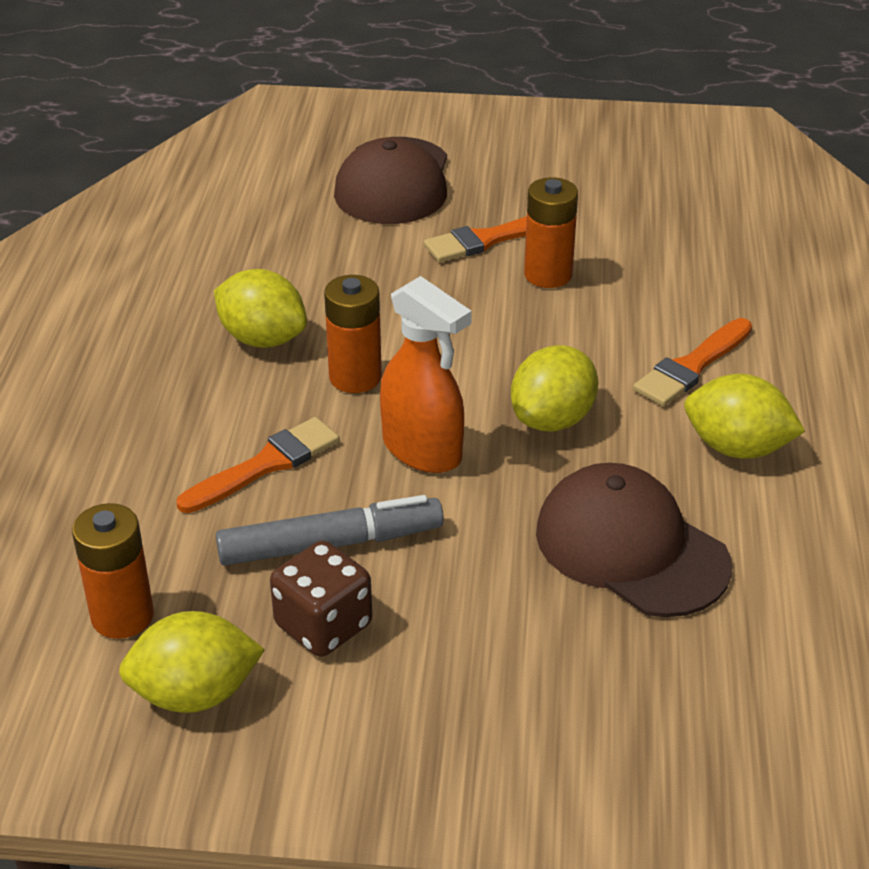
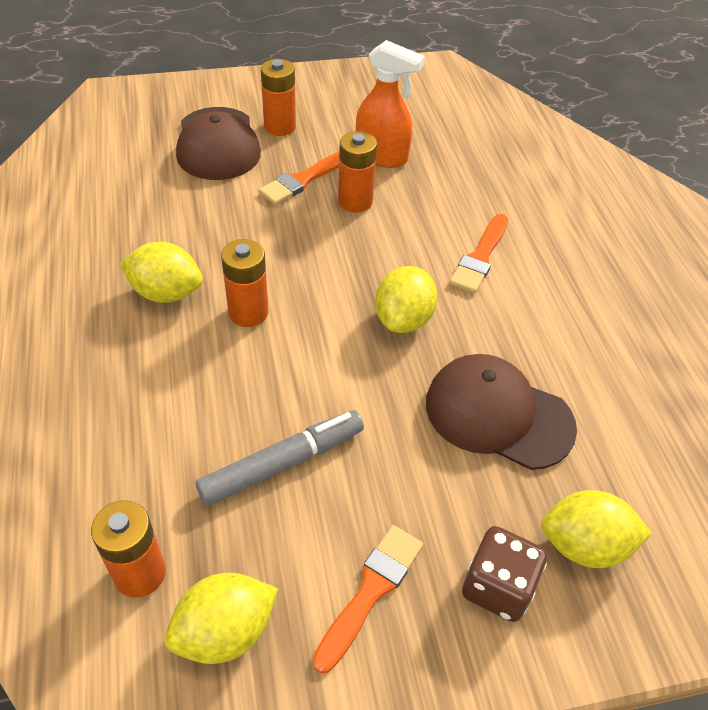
camera: 20 degrees left, 10 degrees up
(265, 465) = (207, 404): orange brush -> orange brush (371, 591)
(323, 625) = (303, 539): brown dice -> brown dice (497, 587)
(423, 450) = (321, 365): orange spray bottle -> orange spray bottle (382, 156)
(484, 172) = (280, 127): none -> orange battery
(737, 448) = (535, 316): yellow lemon -> yellow lemon (584, 545)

▶ **EXERCISE DESCRIPTION**:
If "orange" is in a line of the listing above, count that line; give the final number and nothing more.

▶ **WRITTEN SOLUTION**:
3